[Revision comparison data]
----------------------------------------

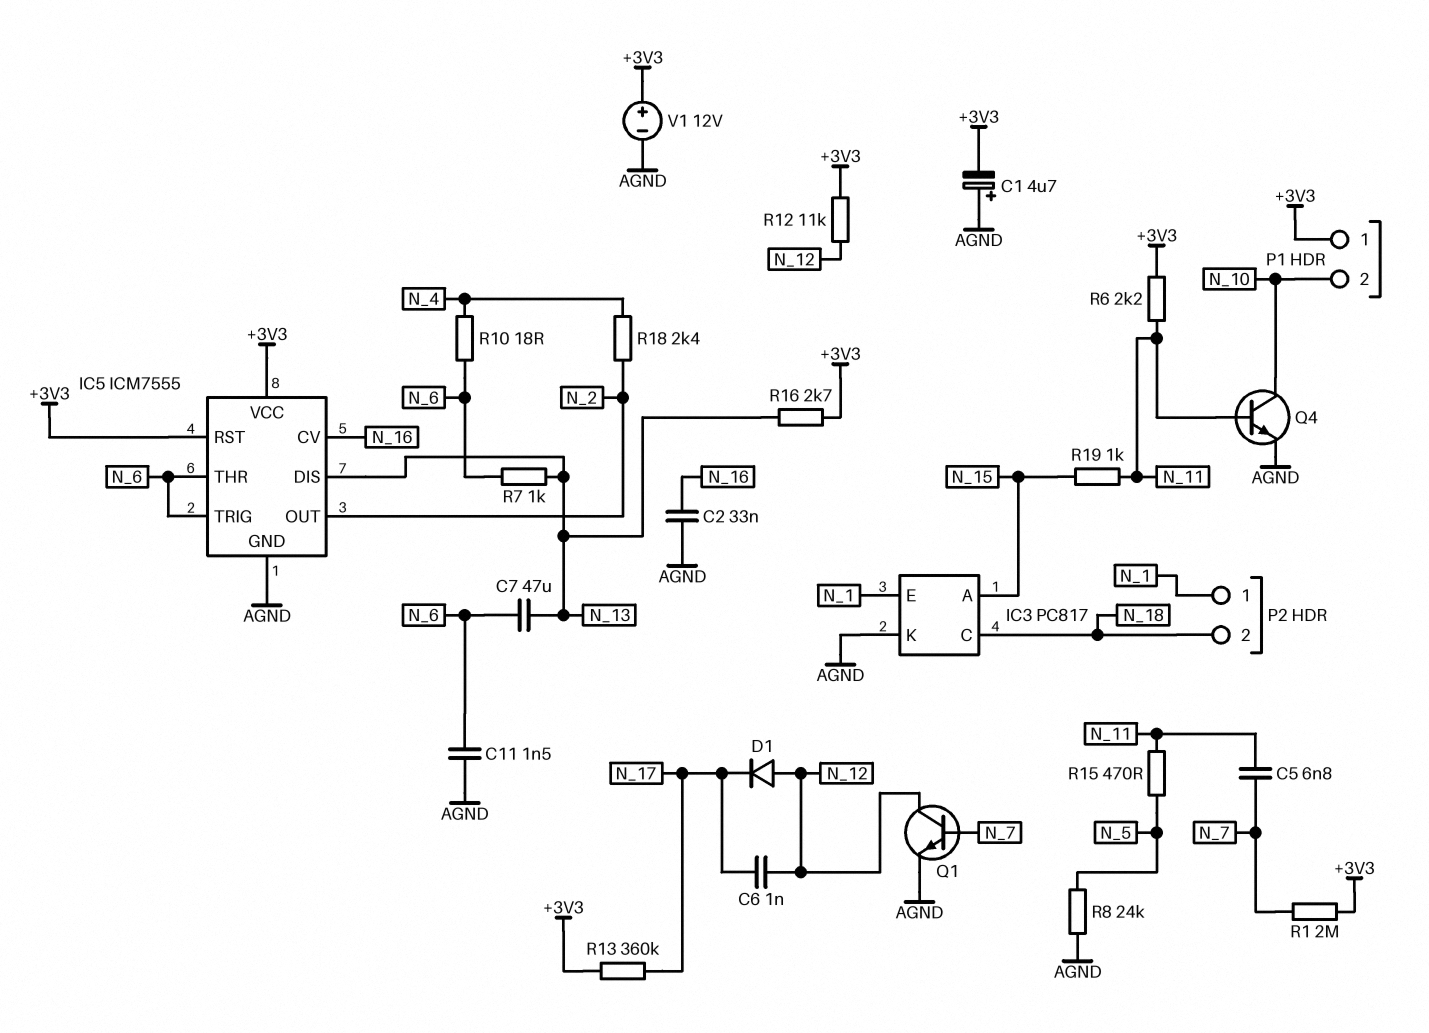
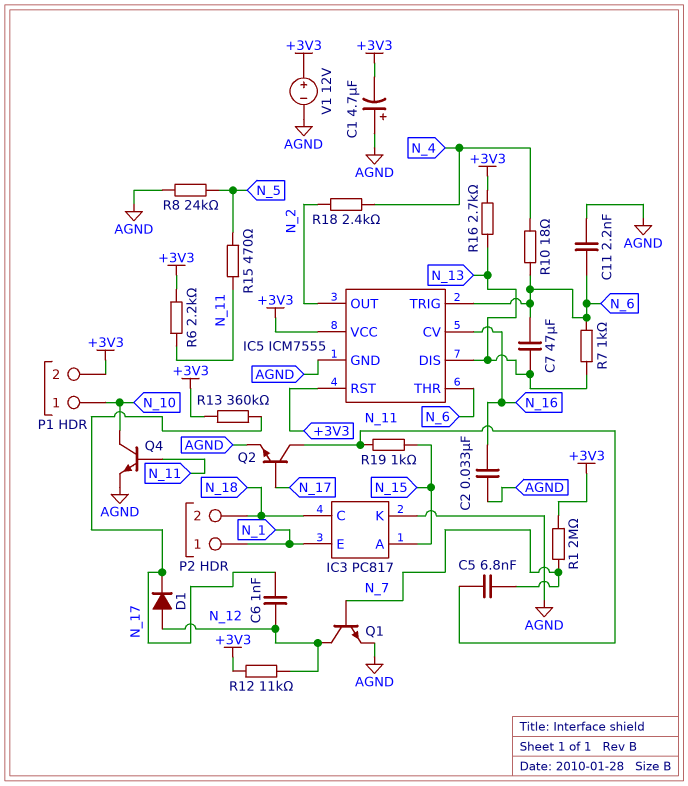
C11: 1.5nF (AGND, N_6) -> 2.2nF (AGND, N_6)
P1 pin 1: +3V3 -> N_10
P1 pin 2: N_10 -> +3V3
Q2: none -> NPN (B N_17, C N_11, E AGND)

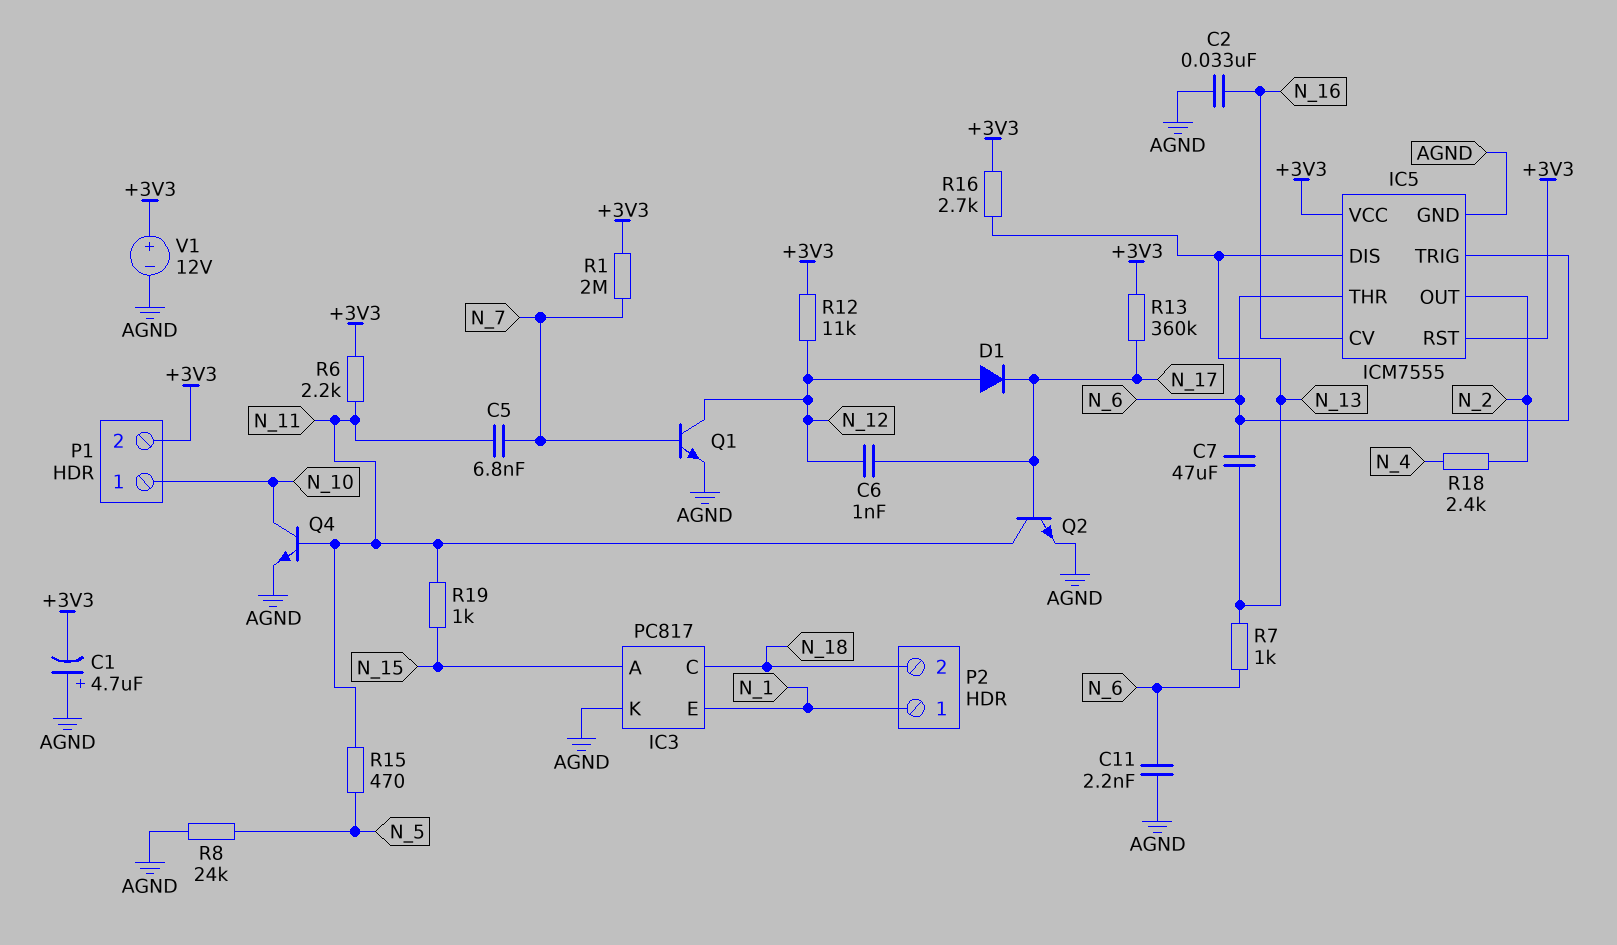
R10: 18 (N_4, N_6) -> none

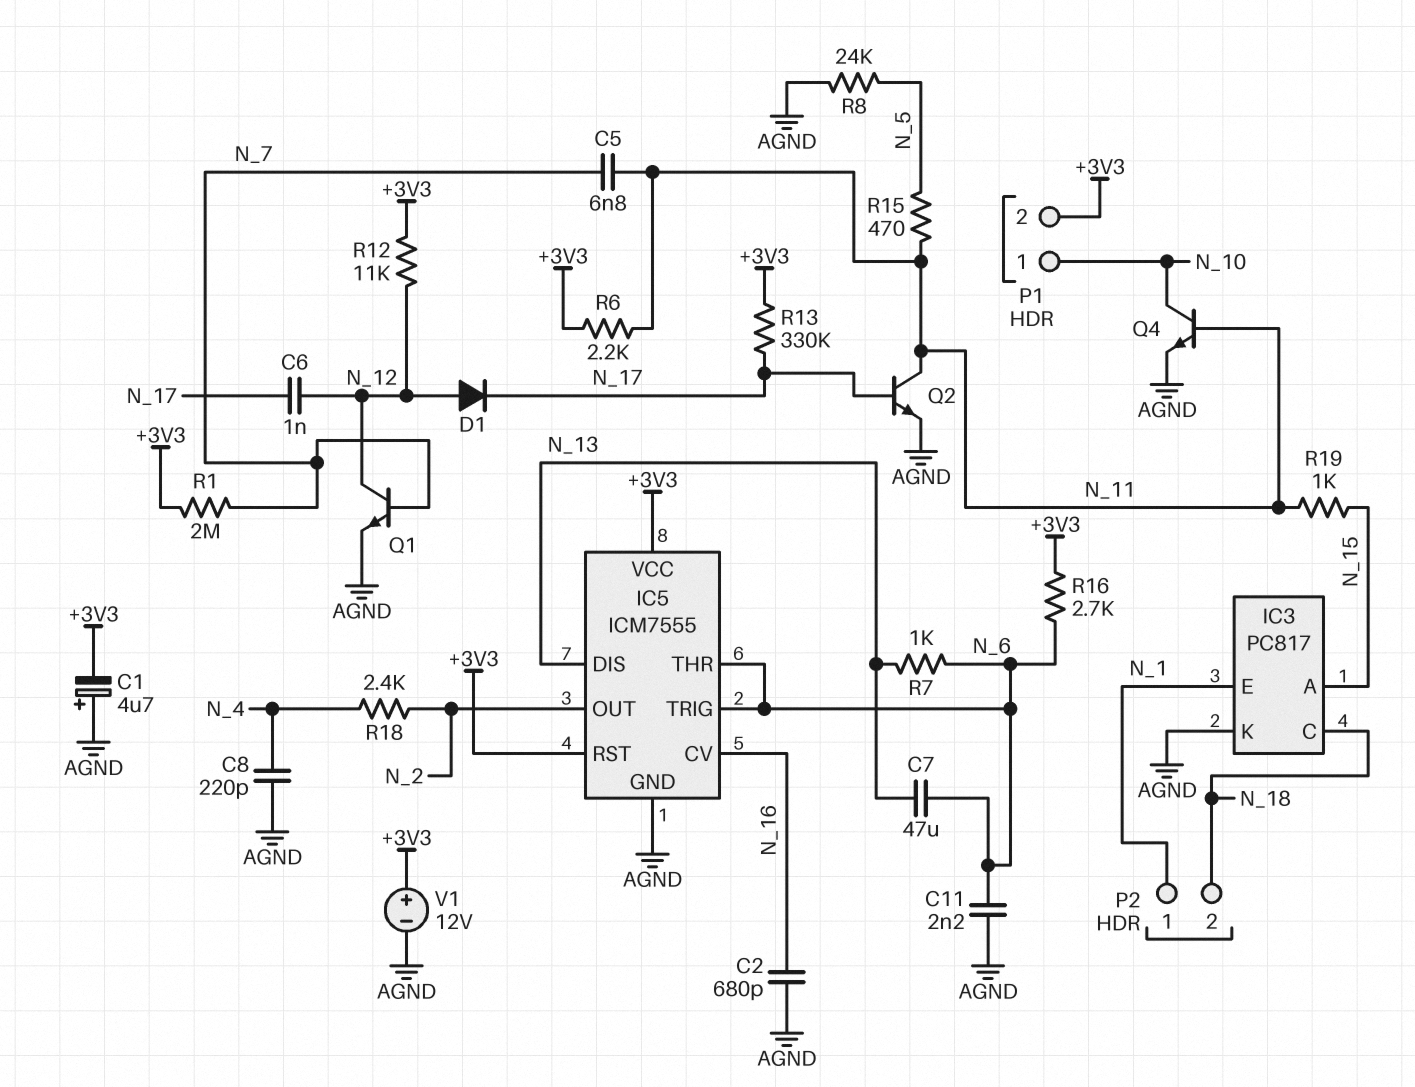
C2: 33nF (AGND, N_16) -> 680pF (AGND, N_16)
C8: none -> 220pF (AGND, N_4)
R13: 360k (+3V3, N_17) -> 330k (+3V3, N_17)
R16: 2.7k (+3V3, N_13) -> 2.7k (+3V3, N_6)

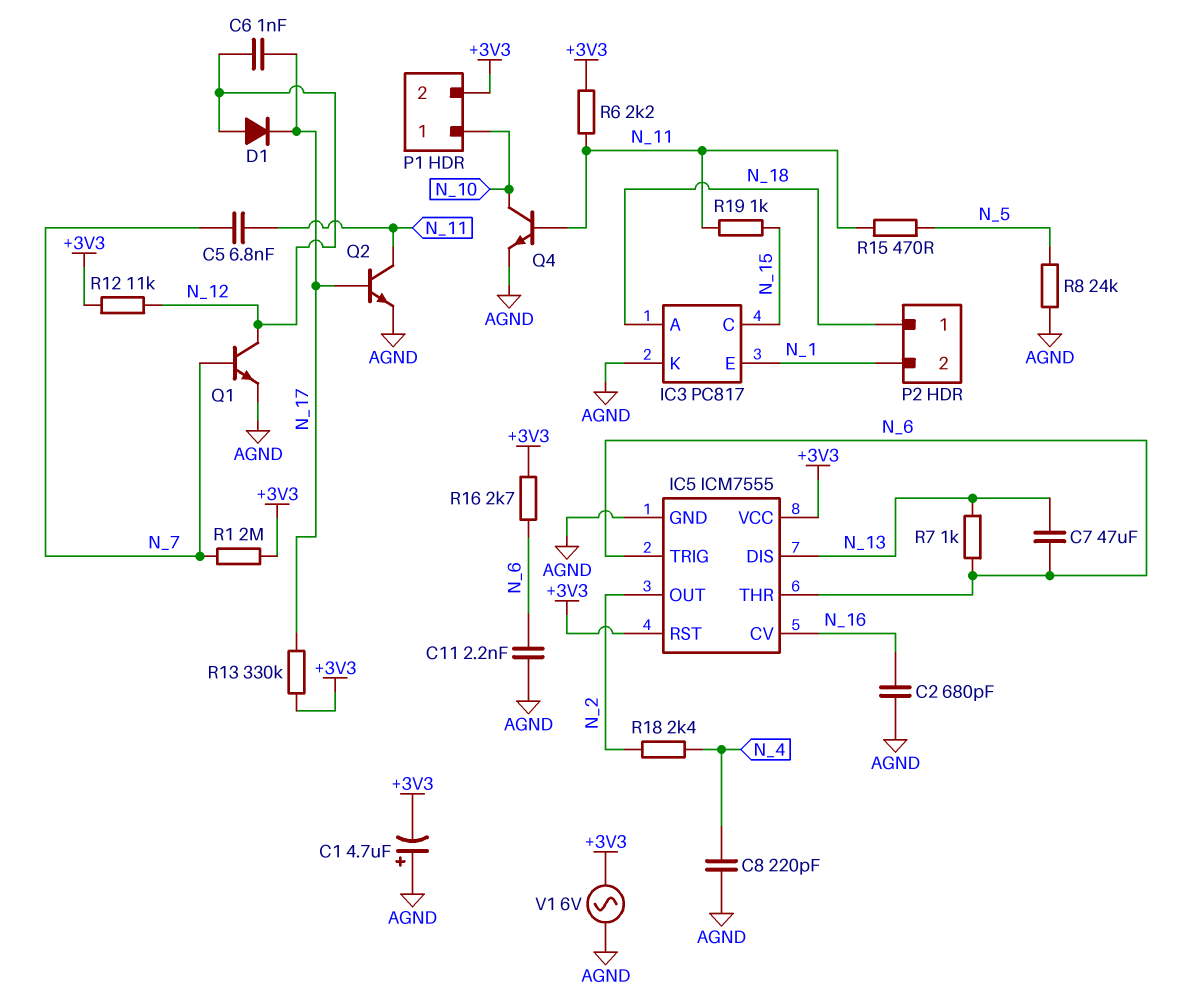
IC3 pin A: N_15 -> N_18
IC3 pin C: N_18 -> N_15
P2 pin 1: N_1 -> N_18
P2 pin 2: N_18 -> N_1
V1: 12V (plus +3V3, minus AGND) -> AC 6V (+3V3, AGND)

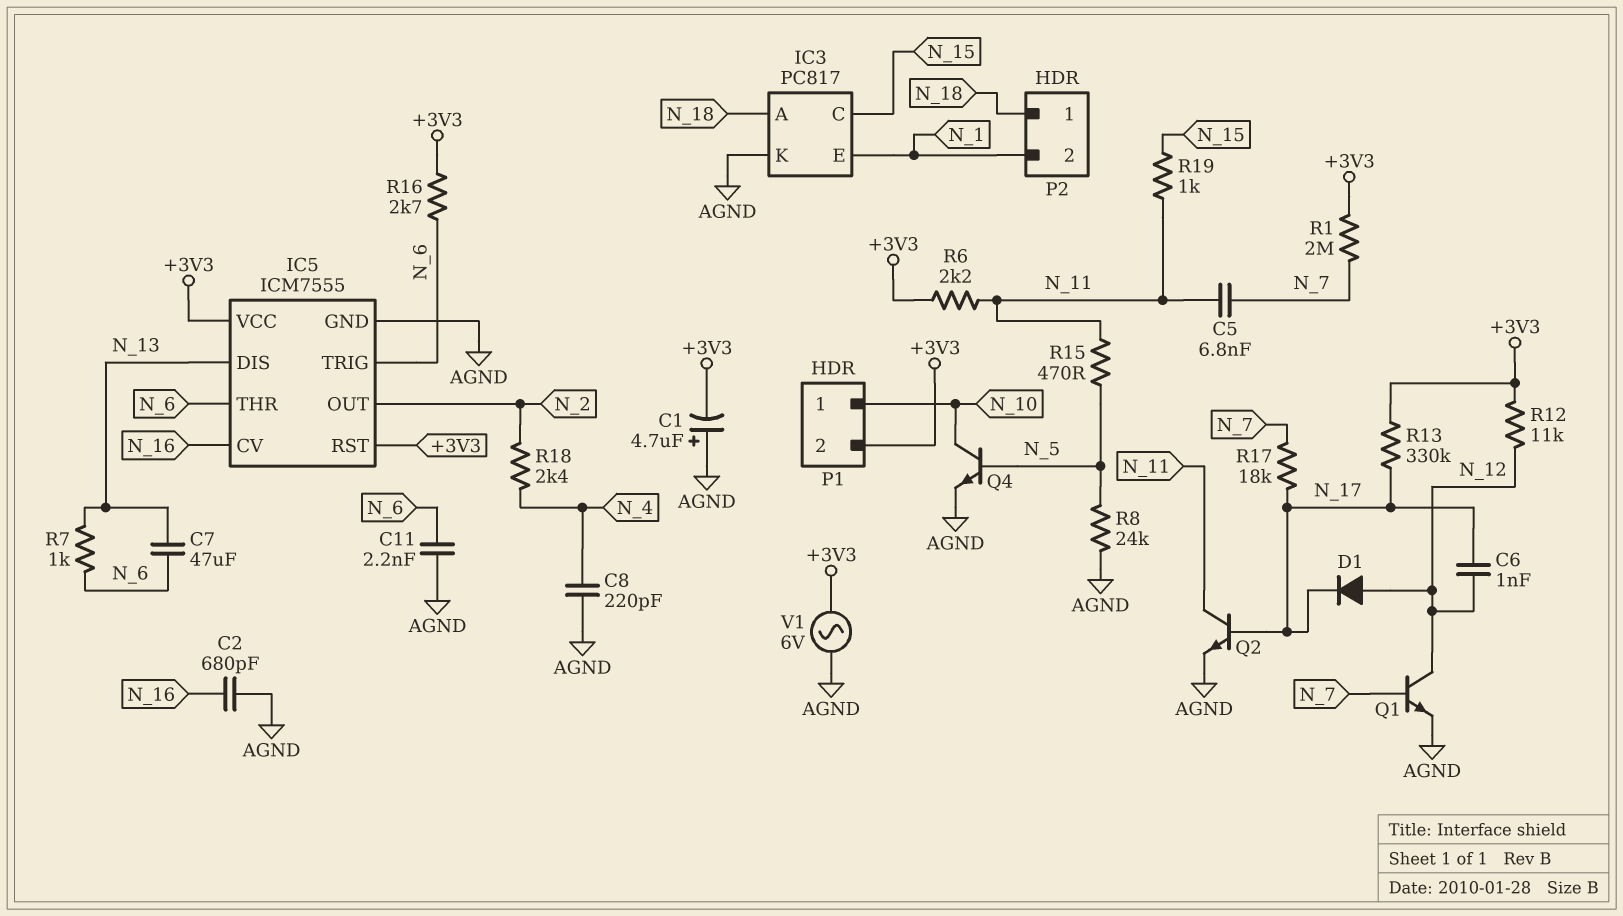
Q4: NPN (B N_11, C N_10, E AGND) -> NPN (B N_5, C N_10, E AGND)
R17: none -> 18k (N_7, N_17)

----------------------------------------

What to do
Read the data above. Pull out each line in which the string "AGND" appears.

Exercise solution
C11: 1.5nF (AGND, N_6) -> 2.2nF (AGND, N_6)
Q2: none -> NPN (B N_17, C N_11, E AGND)
C2: 33nF (AGND, N_16) -> 680pF (AGND, N_16)
C8: none -> 220pF (AGND, N_4)
V1: 12V (plus +3V3, minus AGND) -> AC 6V (+3V3, AGND)
Q4: NPN (B N_11, C N_10, E AGND) -> NPN (B N_5, C N_10, E AGND)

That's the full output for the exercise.